▶ **WHAT IS REQUIRED**
Go to the line holding "pink ellipse: (77, 86) -> (71, 77), moved" in the entries below and write out exactly every line down to and including the line holding "green rectangle: (69, 59)".

THE INPUT Start Marker

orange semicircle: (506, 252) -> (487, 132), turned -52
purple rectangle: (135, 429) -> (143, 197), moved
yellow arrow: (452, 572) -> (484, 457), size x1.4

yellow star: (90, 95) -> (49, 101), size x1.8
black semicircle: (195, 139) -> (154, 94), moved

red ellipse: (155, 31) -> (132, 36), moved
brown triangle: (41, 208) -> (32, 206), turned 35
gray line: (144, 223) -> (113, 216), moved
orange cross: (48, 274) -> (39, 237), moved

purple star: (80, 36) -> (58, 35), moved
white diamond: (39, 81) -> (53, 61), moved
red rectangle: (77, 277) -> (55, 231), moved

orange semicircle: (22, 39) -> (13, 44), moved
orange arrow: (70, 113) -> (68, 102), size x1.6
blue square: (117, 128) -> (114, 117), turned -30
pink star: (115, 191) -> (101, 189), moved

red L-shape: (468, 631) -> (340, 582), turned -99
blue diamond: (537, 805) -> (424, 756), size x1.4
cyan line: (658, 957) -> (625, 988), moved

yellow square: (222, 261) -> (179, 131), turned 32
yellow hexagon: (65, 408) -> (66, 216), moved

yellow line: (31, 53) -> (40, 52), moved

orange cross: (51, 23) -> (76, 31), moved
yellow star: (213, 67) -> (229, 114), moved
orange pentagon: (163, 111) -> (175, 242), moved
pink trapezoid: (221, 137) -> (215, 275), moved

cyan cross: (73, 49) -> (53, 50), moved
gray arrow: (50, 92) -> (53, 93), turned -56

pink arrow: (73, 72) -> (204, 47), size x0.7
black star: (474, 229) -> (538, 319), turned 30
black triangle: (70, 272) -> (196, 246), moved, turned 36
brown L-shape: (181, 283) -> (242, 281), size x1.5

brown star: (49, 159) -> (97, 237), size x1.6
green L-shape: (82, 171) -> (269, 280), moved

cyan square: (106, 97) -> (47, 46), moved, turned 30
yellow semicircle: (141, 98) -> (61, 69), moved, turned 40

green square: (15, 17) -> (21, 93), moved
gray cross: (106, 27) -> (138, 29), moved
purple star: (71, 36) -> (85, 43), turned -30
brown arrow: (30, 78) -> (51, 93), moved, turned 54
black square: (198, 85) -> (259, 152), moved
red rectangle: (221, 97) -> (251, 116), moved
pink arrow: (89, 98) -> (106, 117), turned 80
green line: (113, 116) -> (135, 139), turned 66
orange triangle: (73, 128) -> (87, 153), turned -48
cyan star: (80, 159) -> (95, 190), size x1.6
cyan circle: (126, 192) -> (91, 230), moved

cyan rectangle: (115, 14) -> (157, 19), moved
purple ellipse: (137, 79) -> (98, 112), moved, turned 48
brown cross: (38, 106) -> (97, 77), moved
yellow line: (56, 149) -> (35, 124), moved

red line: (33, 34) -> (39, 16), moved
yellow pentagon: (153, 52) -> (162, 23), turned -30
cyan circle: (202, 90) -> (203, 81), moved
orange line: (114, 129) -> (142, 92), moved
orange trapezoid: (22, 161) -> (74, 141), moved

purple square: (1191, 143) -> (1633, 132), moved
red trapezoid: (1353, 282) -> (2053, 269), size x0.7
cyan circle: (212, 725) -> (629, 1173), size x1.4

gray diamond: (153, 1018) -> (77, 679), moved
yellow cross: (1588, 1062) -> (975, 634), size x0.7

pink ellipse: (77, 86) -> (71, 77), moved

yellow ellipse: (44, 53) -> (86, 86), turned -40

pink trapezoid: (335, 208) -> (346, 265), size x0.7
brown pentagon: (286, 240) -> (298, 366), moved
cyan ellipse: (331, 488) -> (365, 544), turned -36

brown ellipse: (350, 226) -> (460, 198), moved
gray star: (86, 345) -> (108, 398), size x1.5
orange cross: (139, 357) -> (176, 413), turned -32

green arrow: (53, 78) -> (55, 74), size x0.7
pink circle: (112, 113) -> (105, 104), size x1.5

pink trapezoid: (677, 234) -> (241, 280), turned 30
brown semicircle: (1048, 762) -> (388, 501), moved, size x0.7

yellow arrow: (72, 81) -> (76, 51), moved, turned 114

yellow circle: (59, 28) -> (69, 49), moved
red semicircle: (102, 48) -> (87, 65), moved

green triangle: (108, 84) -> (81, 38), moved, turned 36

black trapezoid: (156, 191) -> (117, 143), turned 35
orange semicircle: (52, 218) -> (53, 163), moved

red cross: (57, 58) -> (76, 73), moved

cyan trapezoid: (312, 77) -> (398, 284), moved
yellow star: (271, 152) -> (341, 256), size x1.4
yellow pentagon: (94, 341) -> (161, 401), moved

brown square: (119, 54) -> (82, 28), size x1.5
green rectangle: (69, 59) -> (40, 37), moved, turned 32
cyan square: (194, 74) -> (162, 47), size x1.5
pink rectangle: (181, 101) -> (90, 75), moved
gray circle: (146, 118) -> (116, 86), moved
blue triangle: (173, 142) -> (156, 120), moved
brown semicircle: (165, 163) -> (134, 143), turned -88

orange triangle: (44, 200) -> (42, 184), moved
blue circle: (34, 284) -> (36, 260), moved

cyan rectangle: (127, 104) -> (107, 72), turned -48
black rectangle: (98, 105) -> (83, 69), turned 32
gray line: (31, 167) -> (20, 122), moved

THE INPUT End Marker

▶ **SOLVED PROBLEM**
pink ellipse: (77, 86) -> (71, 77), moved

yellow ellipse: (44, 53) -> (86, 86), turned -40

pink trapezoid: (335, 208) -> (346, 265), size x0.7
brown pentagon: (286, 240) -> (298, 366), moved
cyan ellipse: (331, 488) -> (365, 544), turned -36

brown ellipse: (350, 226) -> (460, 198), moved
gray star: (86, 345) -> (108, 398), size x1.5
orange cross: (139, 357) -> (176, 413), turned -32

green arrow: (53, 78) -> (55, 74), size x0.7
pink circle: (112, 113) -> (105, 104), size x1.5

pink trapezoid: (677, 234) -> (241, 280), turned 30
brown semicircle: (1048, 762) -> (388, 501), moved, size x0.7

yellow arrow: (72, 81) -> (76, 51), moved, turned 114

yellow circle: (59, 28) -> (69, 49), moved
red semicircle: (102, 48) -> (87, 65), moved

green triangle: (108, 84) -> (81, 38), moved, turned 36

black trapezoid: (156, 191) -> (117, 143), turned 35
orange semicircle: (52, 218) -> (53, 163), moved

red cross: (57, 58) -> (76, 73), moved

cyan trapezoid: (312, 77) -> (398, 284), moved
yellow star: (271, 152) -> (341, 256), size x1.4
yellow pentagon: (94, 341) -> (161, 401), moved

brown square: (119, 54) -> (82, 28), size x1.5
green rectangle: (69, 59) -> (40, 37), moved, turned 32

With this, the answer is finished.